Directions = Every line from the one with "red pot: 0 -> 1" to the one with "yellow boat: 0 -> 1", including those two, is to be copied exactly; all other lines of the entries below are left out.

(Exercise materials begins)

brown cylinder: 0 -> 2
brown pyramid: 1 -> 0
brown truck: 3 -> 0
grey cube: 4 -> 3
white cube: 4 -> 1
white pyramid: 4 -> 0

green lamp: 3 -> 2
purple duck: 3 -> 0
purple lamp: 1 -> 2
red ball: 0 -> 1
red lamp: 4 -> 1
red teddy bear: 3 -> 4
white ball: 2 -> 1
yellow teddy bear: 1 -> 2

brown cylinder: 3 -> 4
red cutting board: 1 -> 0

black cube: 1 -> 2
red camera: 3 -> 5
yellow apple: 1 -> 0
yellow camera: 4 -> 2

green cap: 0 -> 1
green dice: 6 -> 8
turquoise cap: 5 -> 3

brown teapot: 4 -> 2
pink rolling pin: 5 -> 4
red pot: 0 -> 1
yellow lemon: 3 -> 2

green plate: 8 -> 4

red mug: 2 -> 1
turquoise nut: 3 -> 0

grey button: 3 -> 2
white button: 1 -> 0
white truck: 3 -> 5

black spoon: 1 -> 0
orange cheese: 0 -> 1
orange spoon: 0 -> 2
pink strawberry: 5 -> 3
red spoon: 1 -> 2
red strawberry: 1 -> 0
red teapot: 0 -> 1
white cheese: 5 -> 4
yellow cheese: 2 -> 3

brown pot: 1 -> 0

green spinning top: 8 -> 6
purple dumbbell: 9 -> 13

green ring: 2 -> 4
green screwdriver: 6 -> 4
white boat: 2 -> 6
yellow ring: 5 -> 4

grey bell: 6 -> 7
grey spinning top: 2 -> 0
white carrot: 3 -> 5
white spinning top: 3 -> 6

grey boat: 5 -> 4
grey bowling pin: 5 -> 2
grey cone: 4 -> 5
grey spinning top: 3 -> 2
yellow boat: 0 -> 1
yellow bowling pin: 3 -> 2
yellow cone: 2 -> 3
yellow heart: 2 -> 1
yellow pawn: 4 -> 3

(Exercise materials ends)

Answer section =
red pot: 0 -> 1
yellow lemon: 3 -> 2

green plate: 8 -> 4

red mug: 2 -> 1
turquoise nut: 3 -> 0

grey button: 3 -> 2
white button: 1 -> 0
white truck: 3 -> 5

black spoon: 1 -> 0
orange cheese: 0 -> 1
orange spoon: 0 -> 2
pink strawberry: 5 -> 3
red spoon: 1 -> 2
red strawberry: 1 -> 0
red teapot: 0 -> 1
white cheese: 5 -> 4
yellow cheese: 2 -> 3

brown pot: 1 -> 0

green spinning top: 8 -> 6
purple dumbbell: 9 -> 13

green ring: 2 -> 4
green screwdriver: 6 -> 4
white boat: 2 -> 6
yellow ring: 5 -> 4

grey bell: 6 -> 7
grey spinning top: 2 -> 0
white carrot: 3 -> 5
white spinning top: 3 -> 6

grey boat: 5 -> 4
grey bowling pin: 5 -> 2
grey cone: 4 -> 5
grey spinning top: 3 -> 2
yellow boat: 0 -> 1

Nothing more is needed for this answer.